- [What you will do]: For the listing that follows, give again exactly the lines from the one with "blue rectangle: (58, 85)" to the one with "pink cross: (100, 664) -> (220, 815), moved", including both.
(Record excerpts)
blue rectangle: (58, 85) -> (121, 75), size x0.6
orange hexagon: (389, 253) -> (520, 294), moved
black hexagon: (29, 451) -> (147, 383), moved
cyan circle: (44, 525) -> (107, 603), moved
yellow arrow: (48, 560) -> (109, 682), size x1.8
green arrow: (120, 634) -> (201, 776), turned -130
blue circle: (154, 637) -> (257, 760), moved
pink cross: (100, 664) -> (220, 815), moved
(End Record excerpts)
(Record excerpts)
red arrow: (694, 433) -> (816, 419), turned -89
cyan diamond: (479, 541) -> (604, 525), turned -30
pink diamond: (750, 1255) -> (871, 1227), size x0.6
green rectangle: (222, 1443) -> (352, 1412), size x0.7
(End Record excerpts)
(Record excerpts)
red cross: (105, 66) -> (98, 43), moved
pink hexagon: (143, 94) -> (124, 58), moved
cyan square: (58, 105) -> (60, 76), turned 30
(End Record excerpts)
- [Response below]:
blue rectangle: (58, 85) -> (121, 75), size x0.6
orange hexagon: (389, 253) -> (520, 294), moved
black hexagon: (29, 451) -> (147, 383), moved
cyan circle: (44, 525) -> (107, 603), moved
yellow arrow: (48, 560) -> (109, 682), size x1.8
green arrow: (120, 634) -> (201, 776), turned -130
blue circle: (154, 637) -> (257, 760), moved
pink cross: (100, 664) -> (220, 815), moved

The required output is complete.